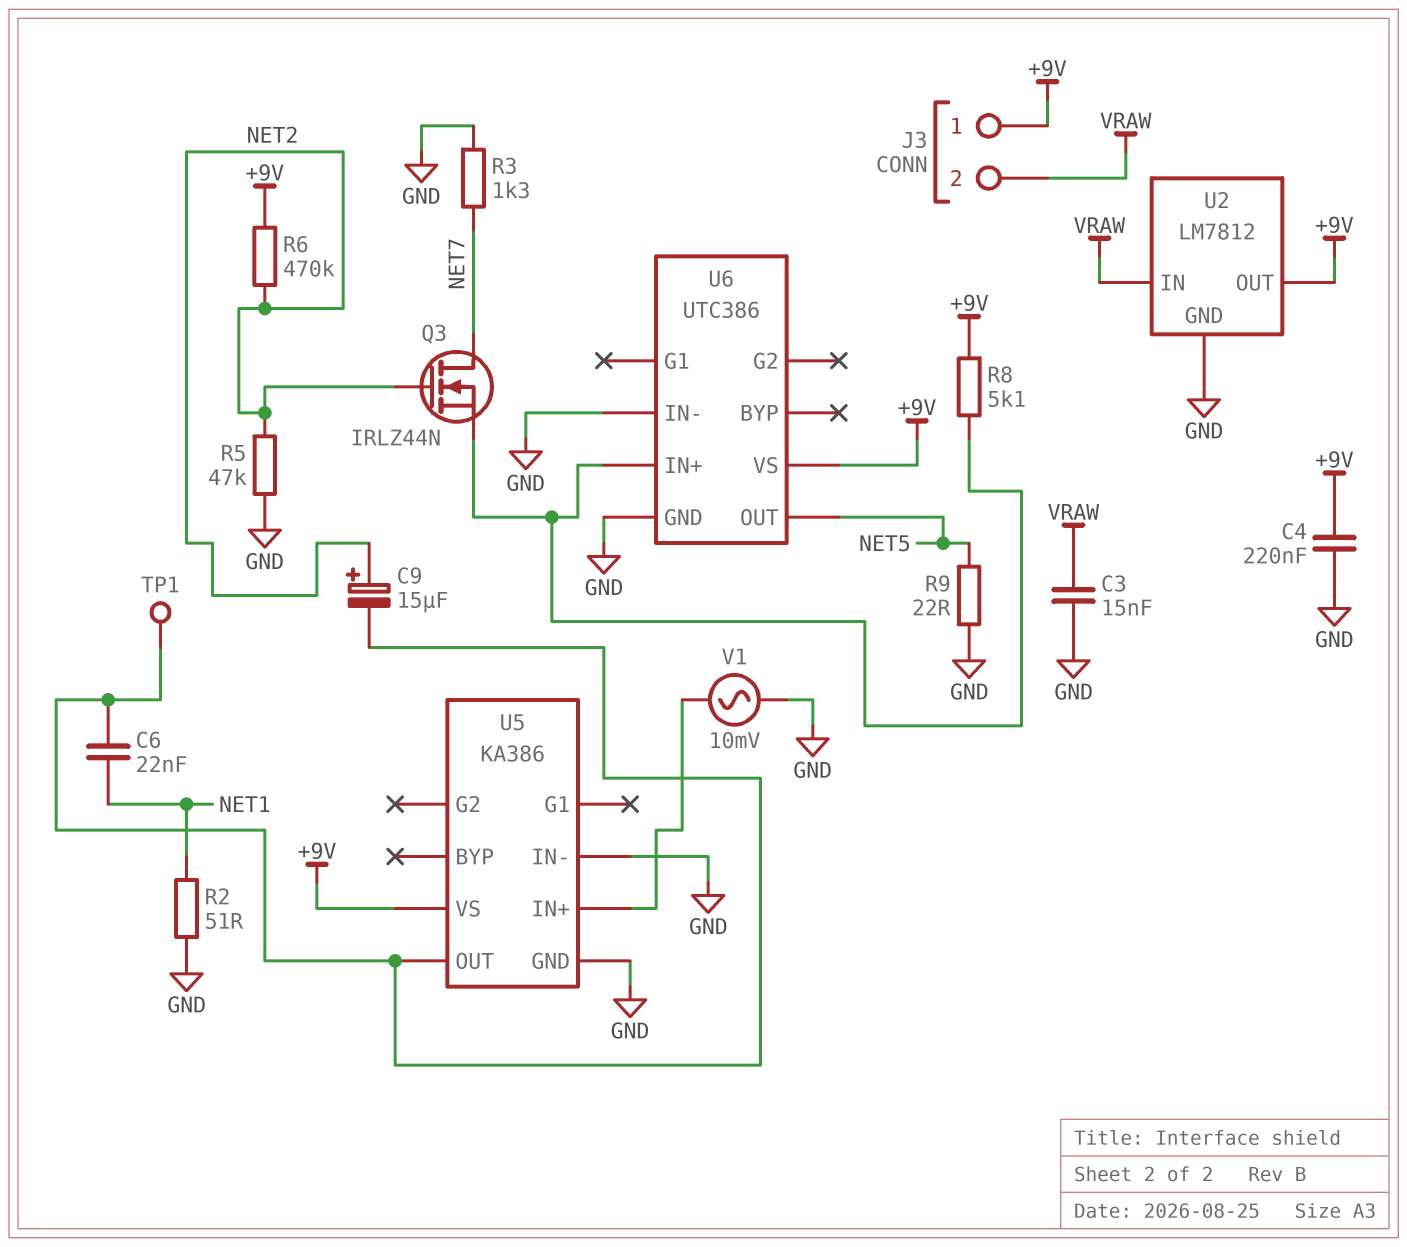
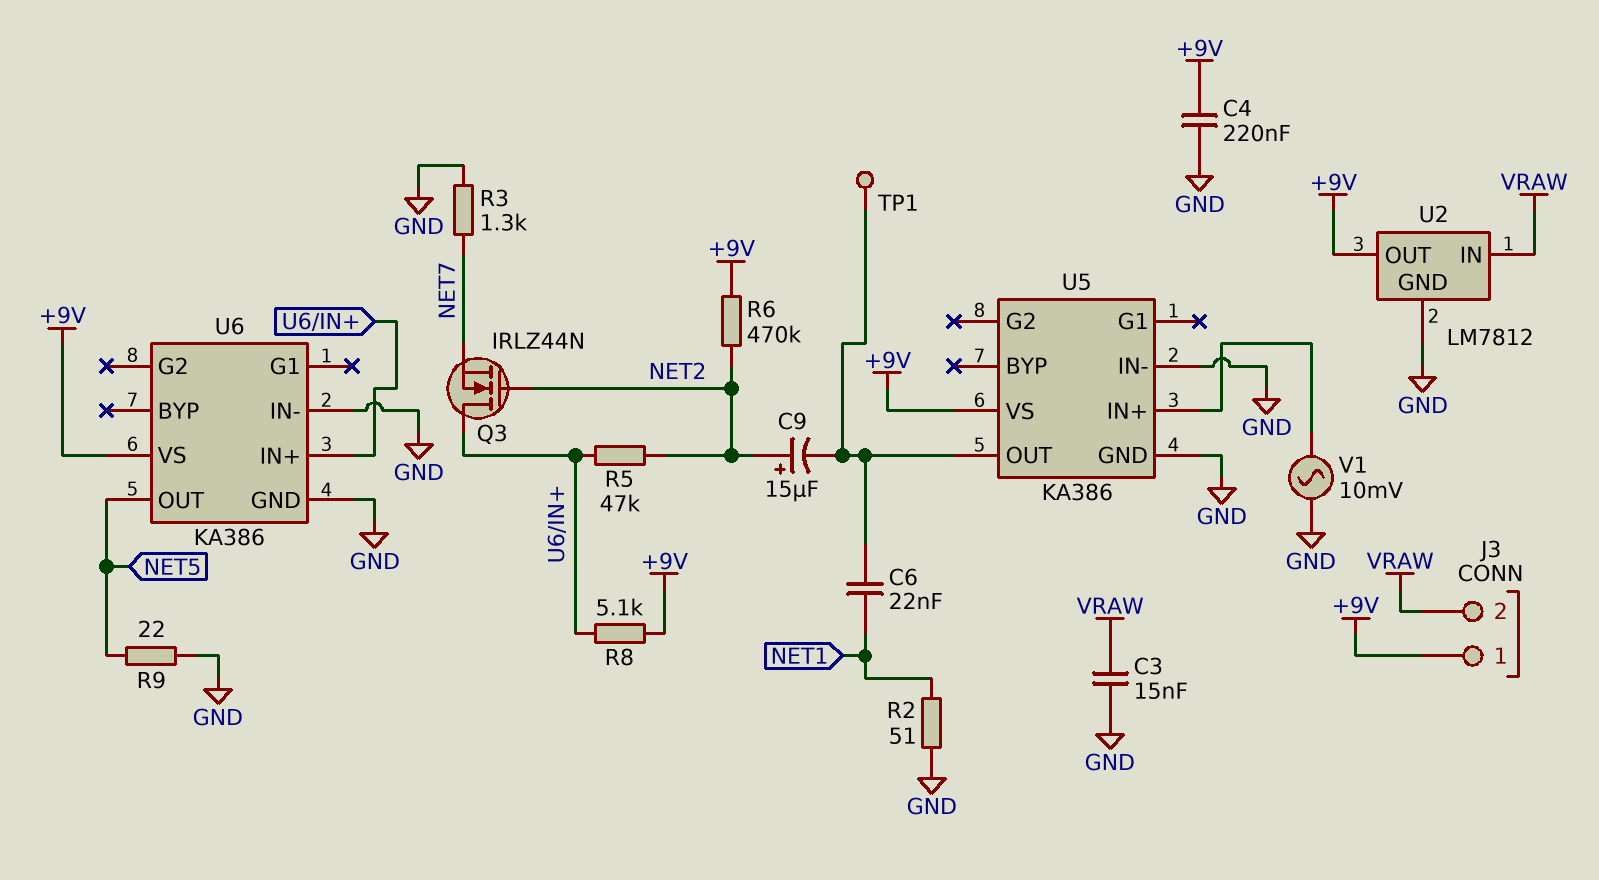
Q3: NMOS IRLZ44N (G NET2, D NET7, S U6/IN+) -> NMOS IRLZ44N (G NET2, D U6/IN+, S NET7)
R5: 47k (GND, NET2) -> 47k (NET2, U6/IN+)
U6: UTC386 -> KA386

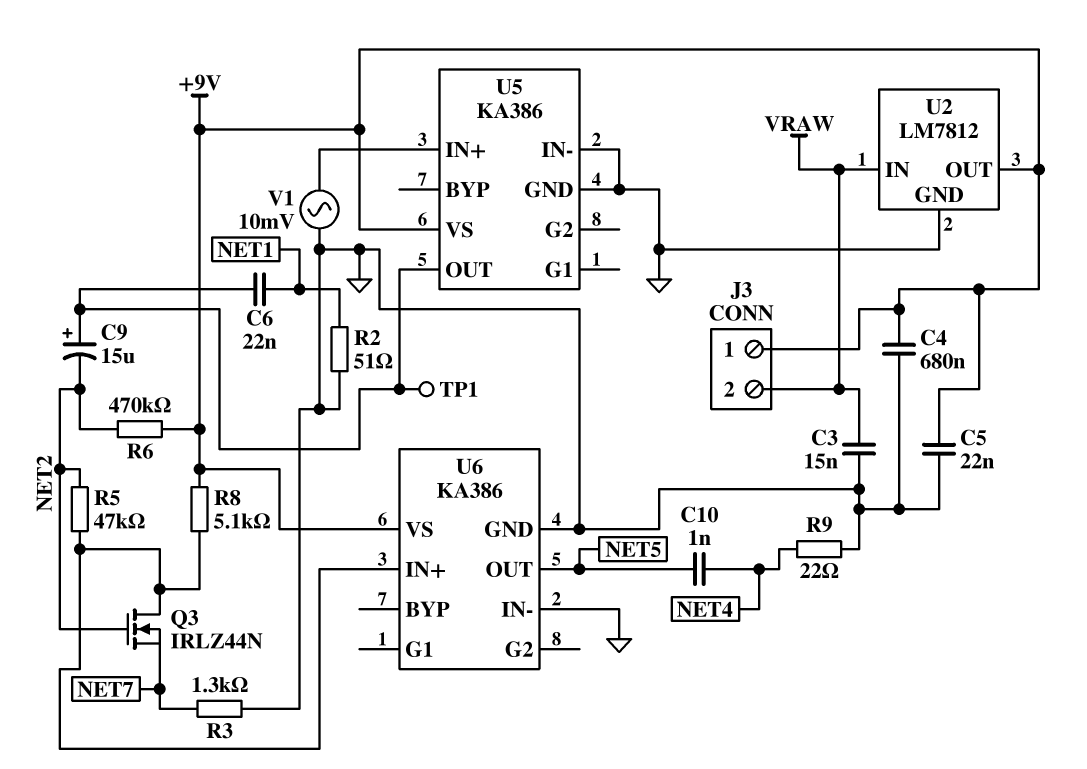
C4: 220nF (+9V, GND) -> 680nF (+9V, GND)
C5: none -> 22nF (+9V, GND)
C9: 15uF (plus NET2, minus U5/OUT) -> 15uF (plus U5/OUT, minus NET2)
C10: none -> 1nF (NET4, NET5)
R9: 22 (GND, NET5) -> 22 (GND, NET4)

=== Exercise aim ===
Only the pictures are to be left out; print everything else in the listing exactly.

=== Response below ===
Q3: NMOS IRLZ44N (G NET2, D NET7, S U6/IN+) -> NMOS IRLZ44N (G NET2, D U6/IN+, S NET7)
R5: 47k (GND, NET2) -> 47k (NET2, U6/IN+)
U6: UTC386 -> KA386

C4: 220nF (+9V, GND) -> 680nF (+9V, GND)
C5: none -> 22nF (+9V, GND)
C9: 15uF (plus NET2, minus U5/OUT) -> 15uF (plus U5/OUT, minus NET2)
C10: none -> 1nF (NET4, NET5)
R9: 22 (GND, NET5) -> 22 (GND, NET4)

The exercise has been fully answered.